(Beginning of Data supplied)
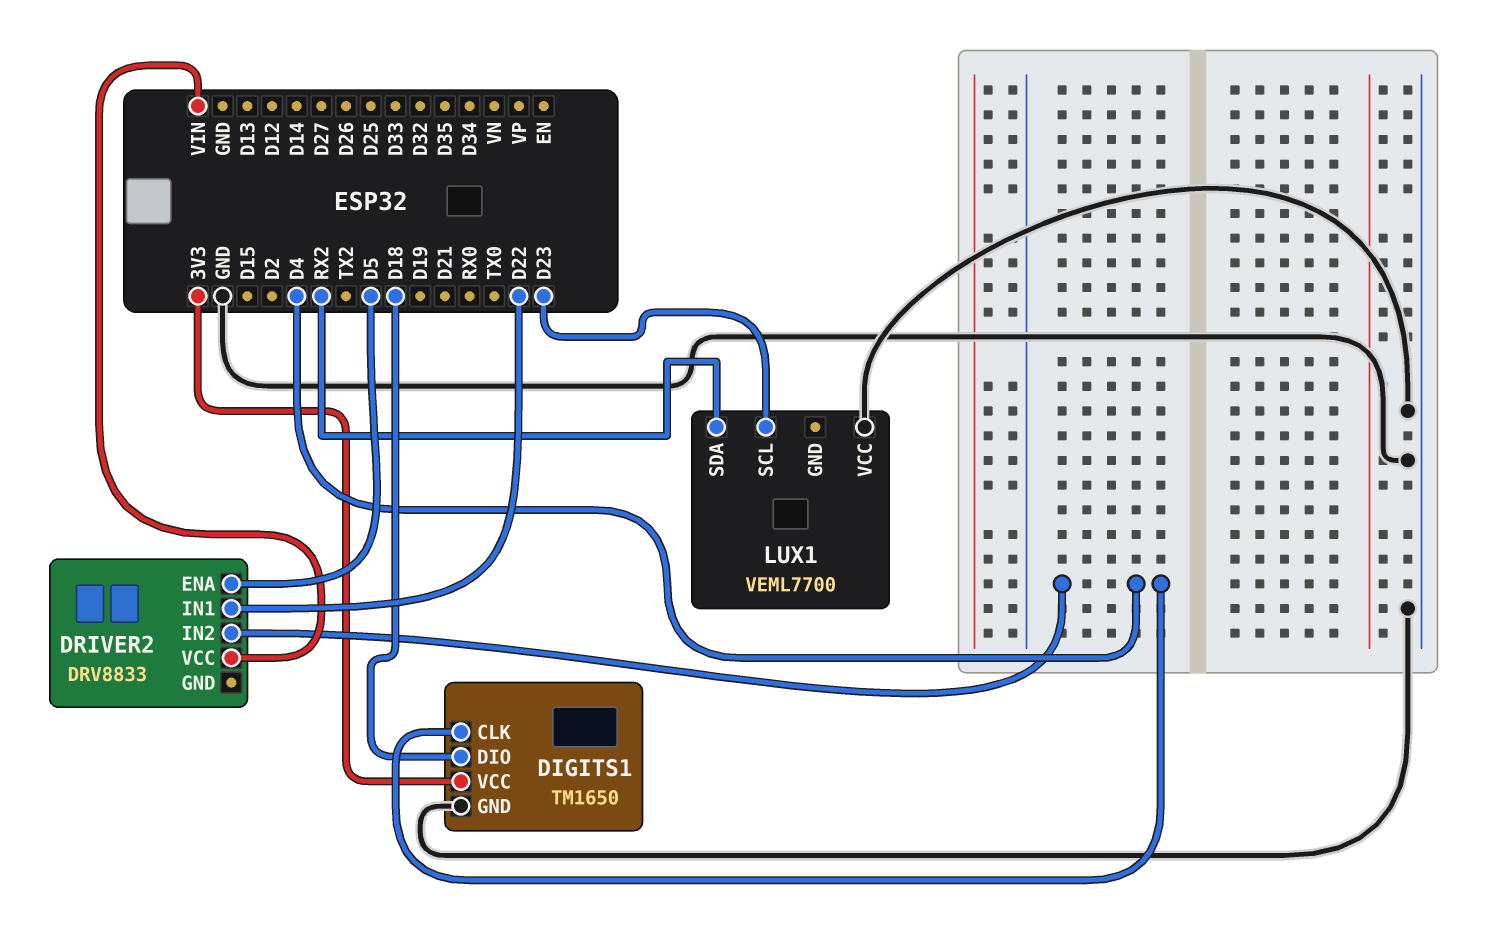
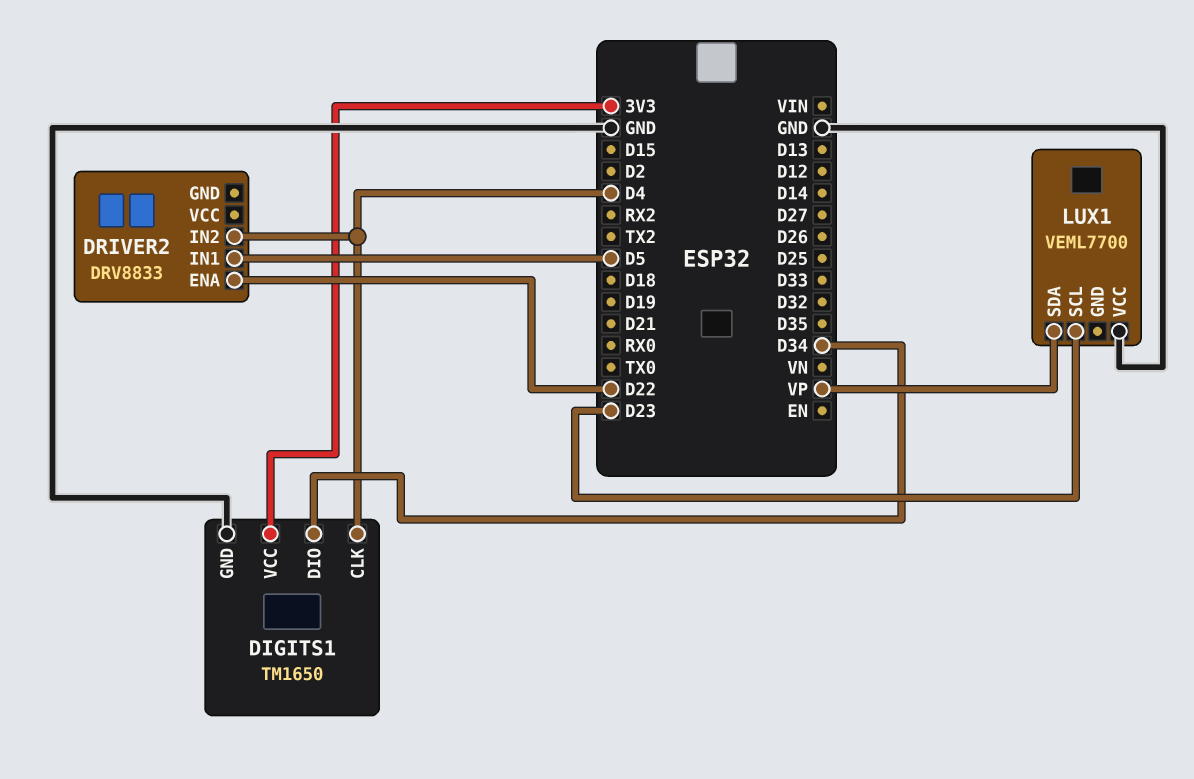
DIGITS1 pin DIO: D18 -> D34
DRIVER2 pin ENA: D5 -> D22
DRIVER2 pin IN1: D22 -> D5
DRIVER2 pin VCC: VIN -> none
LUX1 pin SDA: RX2 -> VP

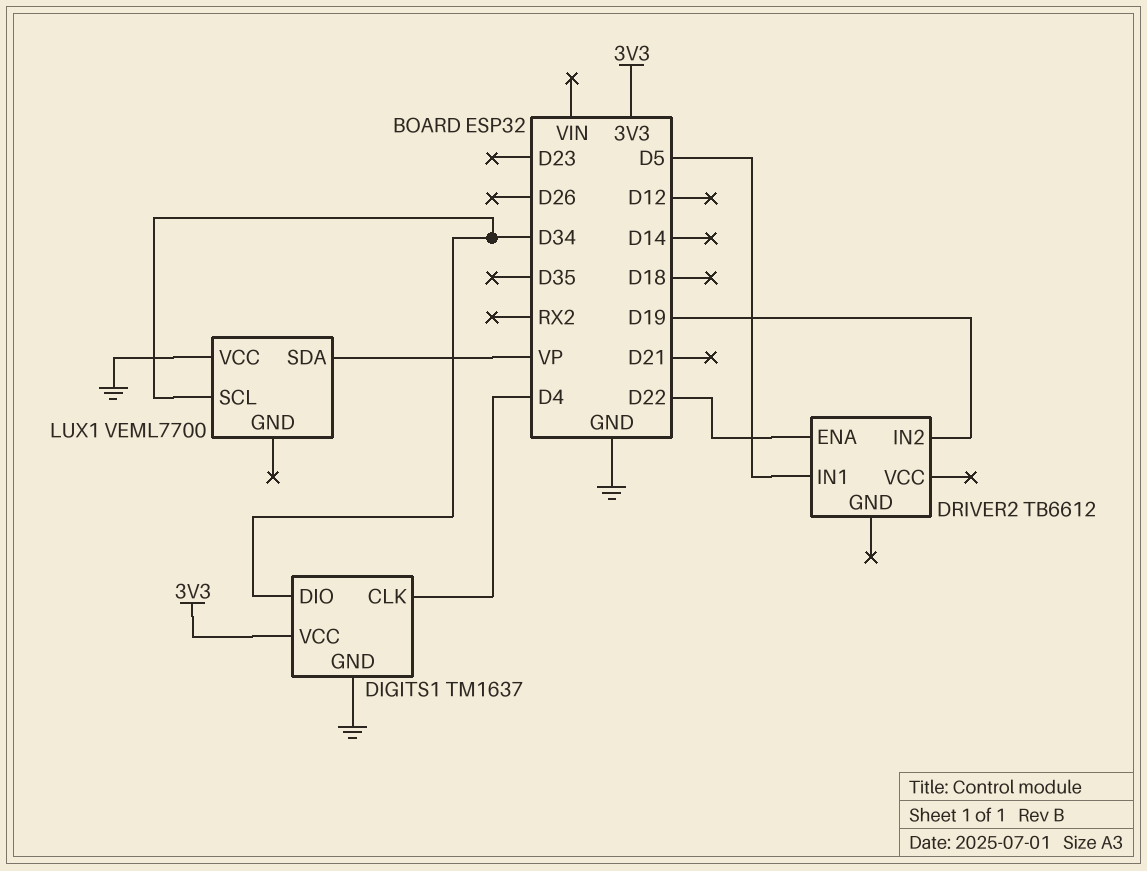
DIGITS1: TM1650 -> TM1637
DRIVER2: DRV8833 -> TB6612
DRIVER2 pin IN2: D4 -> D19
LUX1 pin SCL: D23 -> D34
(End of Data supplied)
### About this exercise
Pictures stay out of this copy. Retype exactly the lines from the one with "DRIVER2 pin IN1: D22 -> D5" through the last line of the data, both ends included, and nothing more.

### Exercise answer
DRIVER2 pin IN1: D22 -> D5
DRIVER2 pin VCC: VIN -> none
LUX1 pin SDA: RX2 -> VP

DIGITS1: TM1650 -> TM1637
DRIVER2: DRV8833 -> TB6612
DRIVER2 pin IN2: D4 -> D19
LUX1 pin SCL: D23 -> D34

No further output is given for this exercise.